§ TASK OBJECTIVE: Wherever the word "cyan" shows up in the data, report the line it sits in.

Segment Start: SUPPLIED INFORMATION

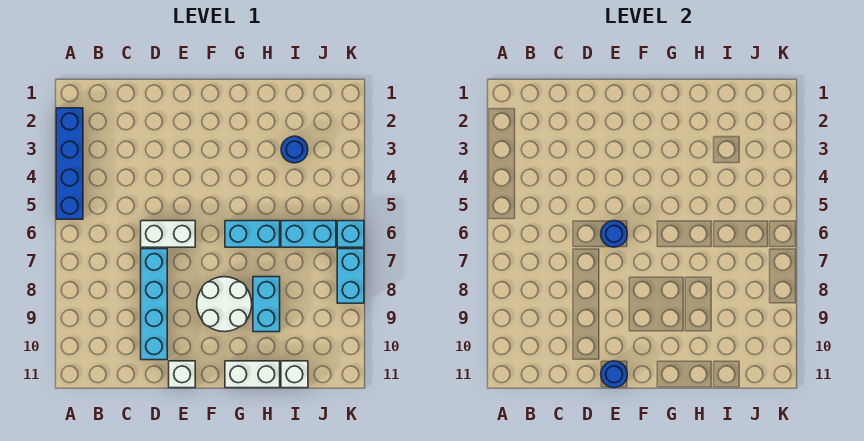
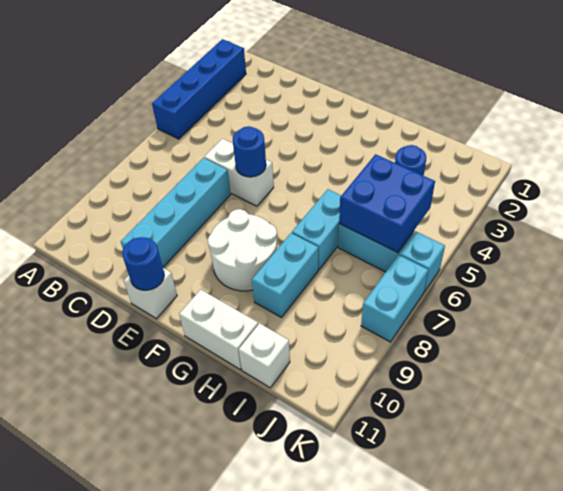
cyan brick G6:H6 level 1 -> cyan brick H6:H7 level 1
none -> blue brick I5:J6 level 2

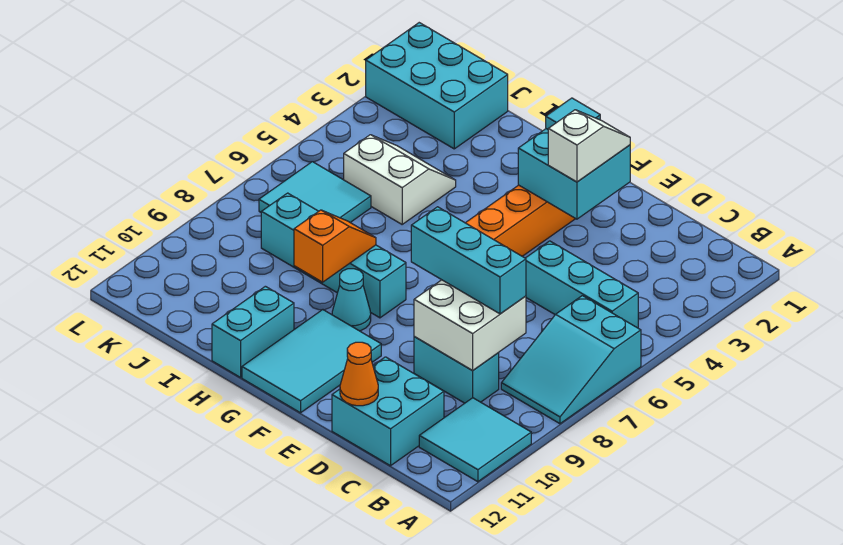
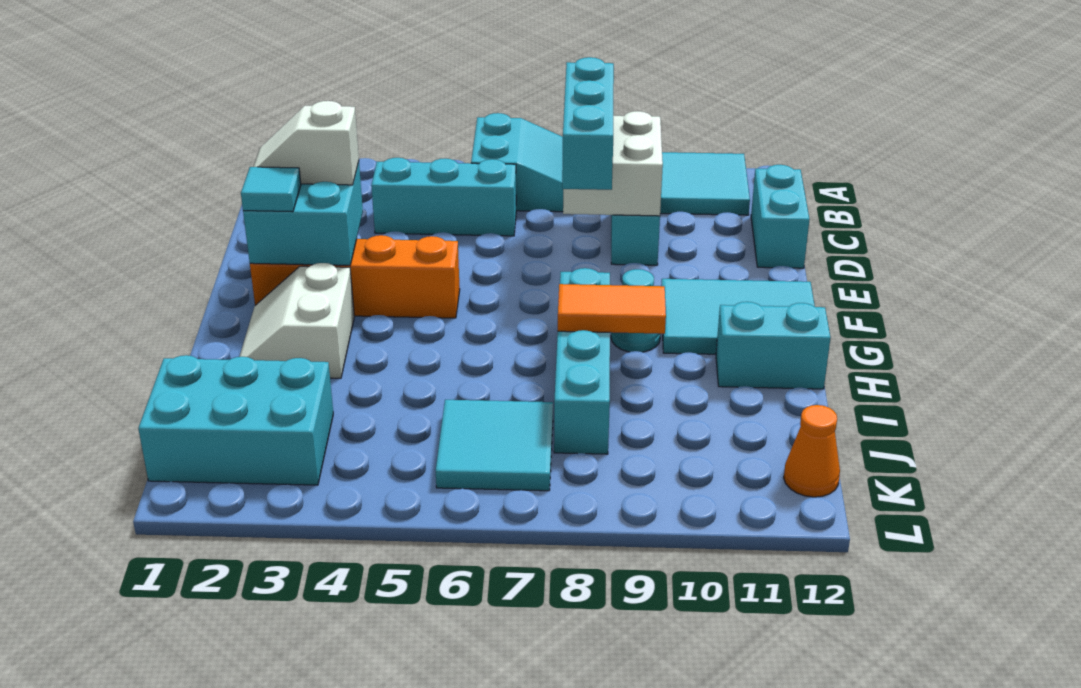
cyan brick B5:D5 level 1 -> cyan brick C4:C6 level 1
cyan brick C11:D12 level 1 -> cyan brick C12:D12 level 1
orange cone D12 level 2 -> orange cone K12 level 1
orange slope H8:H9 level 2 top 9 -> orange tile H8:H9 level 2
white slope I4:J5 level 1 top 5 -> white slope G2:H3 level 1 top 3
cyan brick J1:L2 level 1 -> cyan brick J1:K3 level 1

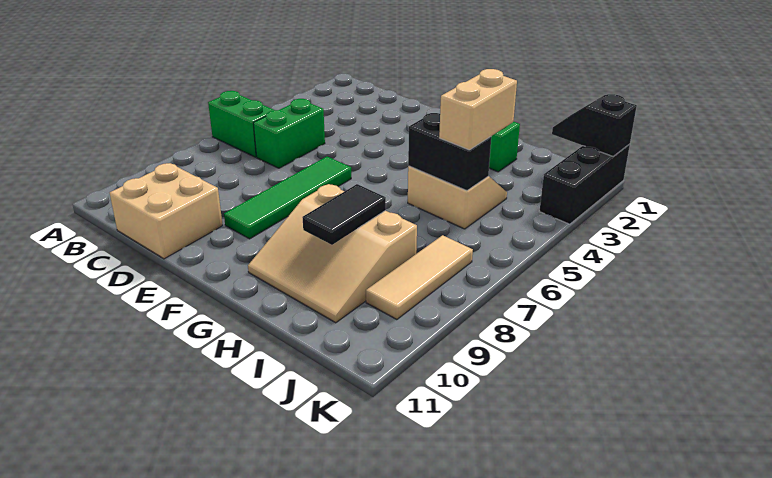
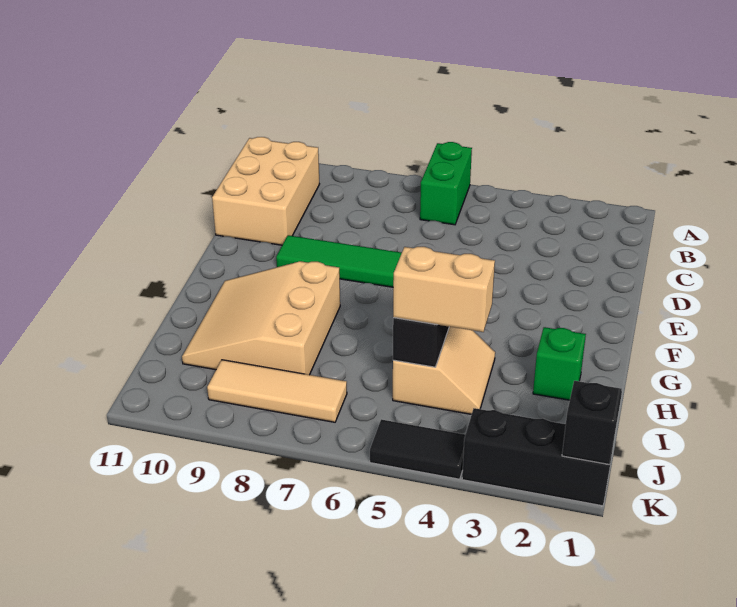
green brick C5:C6 level 1 -> none
tan brick C10:D11 level 1 -> tan brick B10:D11 level 1
black tile H8:H9 level 2 -> black tile K4:K5 level 1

Segment End: SUPPLIED INFORMATION

§ YOUR RESPONSE:
cyan brick G6:H6 level 1 -> cyan brick H6:H7 level 1
cyan brick B5:D5 level 1 -> cyan brick C4:C6 level 1
cyan brick C11:D12 level 1 -> cyan brick C12:D12 level 1
cyan brick J1:L2 level 1 -> cyan brick J1:K3 level 1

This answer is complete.